_Exercise material:_
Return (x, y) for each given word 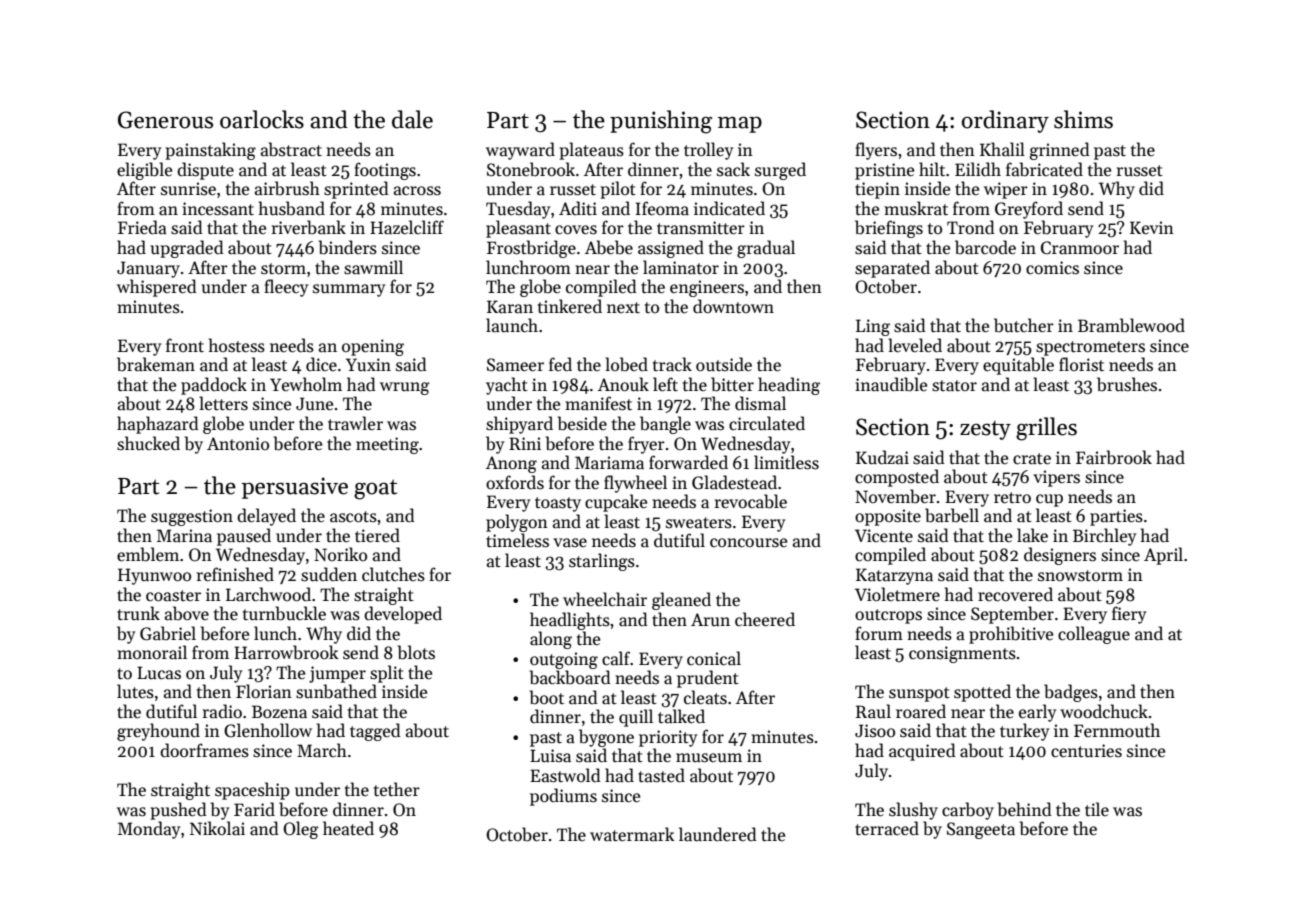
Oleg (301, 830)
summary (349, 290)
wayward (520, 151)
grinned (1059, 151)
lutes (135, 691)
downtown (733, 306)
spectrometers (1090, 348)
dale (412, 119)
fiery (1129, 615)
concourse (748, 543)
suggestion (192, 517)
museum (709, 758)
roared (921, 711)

--

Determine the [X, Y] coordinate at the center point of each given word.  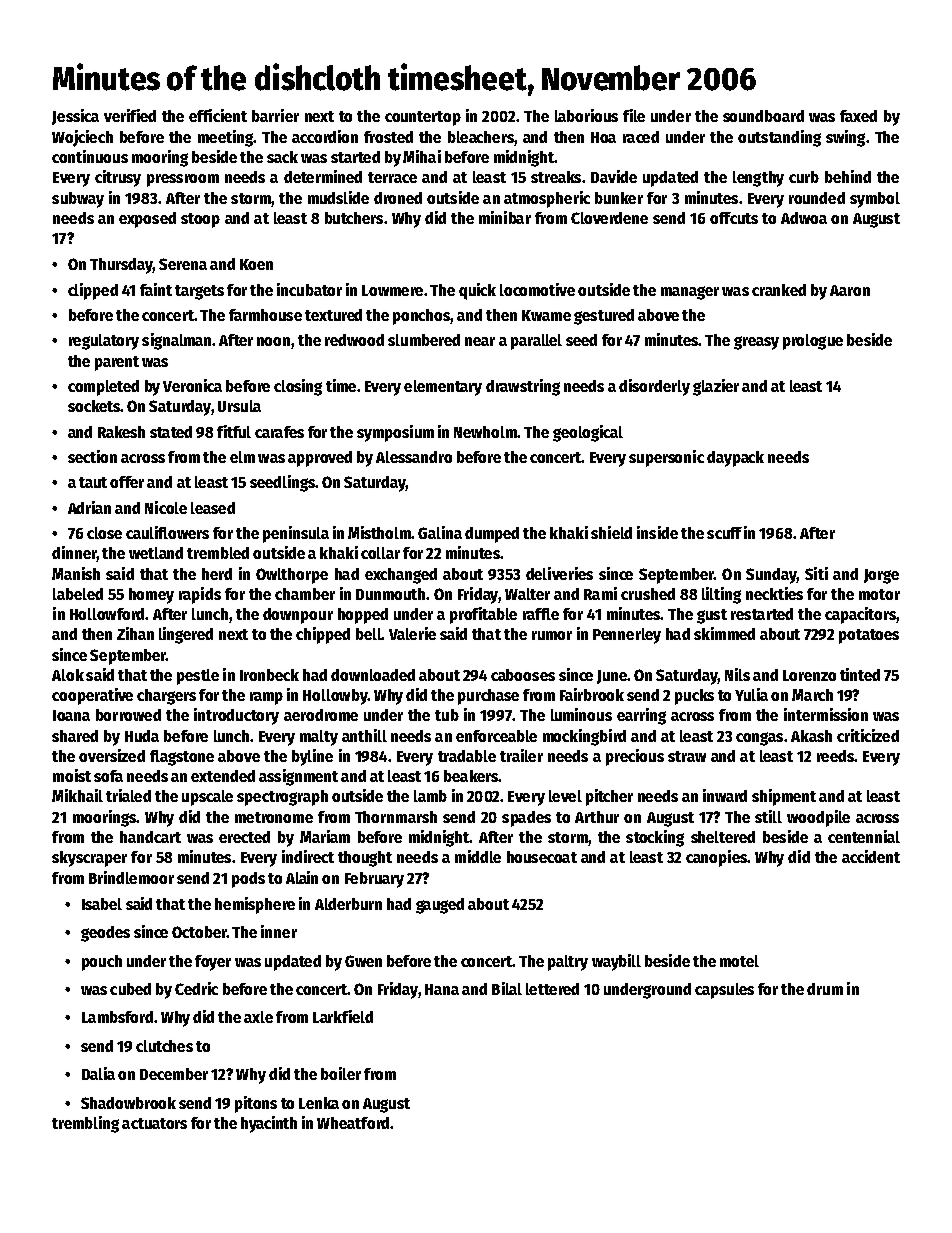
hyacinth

...

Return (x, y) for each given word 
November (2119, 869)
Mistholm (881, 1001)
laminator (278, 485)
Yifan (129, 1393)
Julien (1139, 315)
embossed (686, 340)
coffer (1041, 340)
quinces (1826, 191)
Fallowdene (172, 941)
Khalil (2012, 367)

_Given instruction:_ Extract and reproduce verbatim the rows that begin with the line containing "lutes (135, 691)" and end with the line containing "roared (921, 711)", including both of those lines.

_Task response:_
lutes (135, 691)
downtown (733, 306)
spectrometers (1090, 348)
dale (412, 119)
fiery (1129, 615)
concourse (748, 543)
suggestion (192, 517)
museum (709, 758)
roared (921, 711)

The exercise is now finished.